Multi-step shape edit data:
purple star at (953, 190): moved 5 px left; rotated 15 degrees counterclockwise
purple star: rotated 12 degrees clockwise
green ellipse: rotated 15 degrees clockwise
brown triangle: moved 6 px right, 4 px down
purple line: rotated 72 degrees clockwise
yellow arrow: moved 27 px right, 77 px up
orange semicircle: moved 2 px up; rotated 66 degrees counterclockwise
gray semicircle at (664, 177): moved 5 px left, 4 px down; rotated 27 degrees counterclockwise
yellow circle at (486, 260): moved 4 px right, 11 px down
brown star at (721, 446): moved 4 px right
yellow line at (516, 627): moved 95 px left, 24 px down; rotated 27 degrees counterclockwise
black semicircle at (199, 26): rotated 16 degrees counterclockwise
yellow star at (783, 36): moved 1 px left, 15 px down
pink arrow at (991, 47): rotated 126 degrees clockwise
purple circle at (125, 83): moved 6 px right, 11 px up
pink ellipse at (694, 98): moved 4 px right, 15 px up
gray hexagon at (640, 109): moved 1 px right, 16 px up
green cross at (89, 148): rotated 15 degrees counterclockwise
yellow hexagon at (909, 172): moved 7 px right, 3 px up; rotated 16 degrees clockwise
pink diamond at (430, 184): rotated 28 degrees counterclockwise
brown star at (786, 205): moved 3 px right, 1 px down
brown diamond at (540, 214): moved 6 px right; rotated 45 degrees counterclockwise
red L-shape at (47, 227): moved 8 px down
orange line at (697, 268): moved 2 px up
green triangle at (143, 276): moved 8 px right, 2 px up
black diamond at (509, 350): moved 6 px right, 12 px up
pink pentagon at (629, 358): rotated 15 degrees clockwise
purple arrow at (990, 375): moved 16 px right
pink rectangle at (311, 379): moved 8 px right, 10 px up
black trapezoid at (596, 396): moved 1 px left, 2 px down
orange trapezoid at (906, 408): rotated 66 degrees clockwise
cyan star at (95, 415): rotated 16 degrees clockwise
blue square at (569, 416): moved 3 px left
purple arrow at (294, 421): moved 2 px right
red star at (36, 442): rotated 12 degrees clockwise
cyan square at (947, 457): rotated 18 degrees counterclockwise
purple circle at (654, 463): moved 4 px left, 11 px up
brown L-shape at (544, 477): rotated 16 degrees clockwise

> About this task: Copy every record precisely, omitting nothing.

> Task response:
purple star at (953, 190): moved 5 px left; rotated 15 degrees counterclockwise
purple star: rotated 12 degrees clockwise
green ellipse: rotated 15 degrees clockwise
brown triangle: moved 6 px right, 4 px down
purple line: rotated 72 degrees clockwise
yellow arrow: moved 27 px right, 77 px up
orange semicircle: moved 2 px up; rotated 66 degrees counterclockwise
gray semicircle at (664, 177): moved 5 px left, 4 px down; rotated 27 degrees counterclockwise
yellow circle at (486, 260): moved 4 px right, 11 px down
brown star at (721, 446): moved 4 px right
yellow line at (516, 627): moved 95 px left, 24 px down; rotated 27 degrees counterclockwise
black semicircle at (199, 26): rotated 16 degrees counterclockwise
yellow star at (783, 36): moved 1 px left, 15 px down
pink arrow at (991, 47): rotated 126 degrees clockwise
purple circle at (125, 83): moved 6 px right, 11 px up
pink ellipse at (694, 98): moved 4 px right, 15 px up
gray hexagon at (640, 109): moved 1 px right, 16 px up
green cross at (89, 148): rotated 15 degrees counterclockwise
yellow hexagon at (909, 172): moved 7 px right, 3 px up; rotated 16 degrees clockwise
pink diamond at (430, 184): rotated 28 degrees counterclockwise
brown star at (786, 205): moved 3 px right, 1 px down
brown diamond at (540, 214): moved 6 px right; rotated 45 degrees counterclockwise
red L-shape at (47, 227): moved 8 px down
orange line at (697, 268): moved 2 px up
green triangle at (143, 276): moved 8 px right, 2 px up
black diamond at (509, 350): moved 6 px right, 12 px up
pink pentagon at (629, 358): rotated 15 degrees clockwise
purple arrow at (990, 375): moved 16 px right
pink rectangle at (311, 379): moved 8 px right, 10 px up
black trapezoid at (596, 396): moved 1 px left, 2 px down
orange trapezoid at (906, 408): rotated 66 degrees clockwise
cyan star at (95, 415): rotated 16 degrees clockwise
blue square at (569, 416): moved 3 px left
purple arrow at (294, 421): moved 2 px right
red star at (36, 442): rotated 12 degrees clockwise
cyan square at (947, 457): rotated 18 degrees counterclockwise
purple circle at (654, 463): moved 4 px left, 11 px up
brown L-shape at (544, 477): rotated 16 degrees clockwise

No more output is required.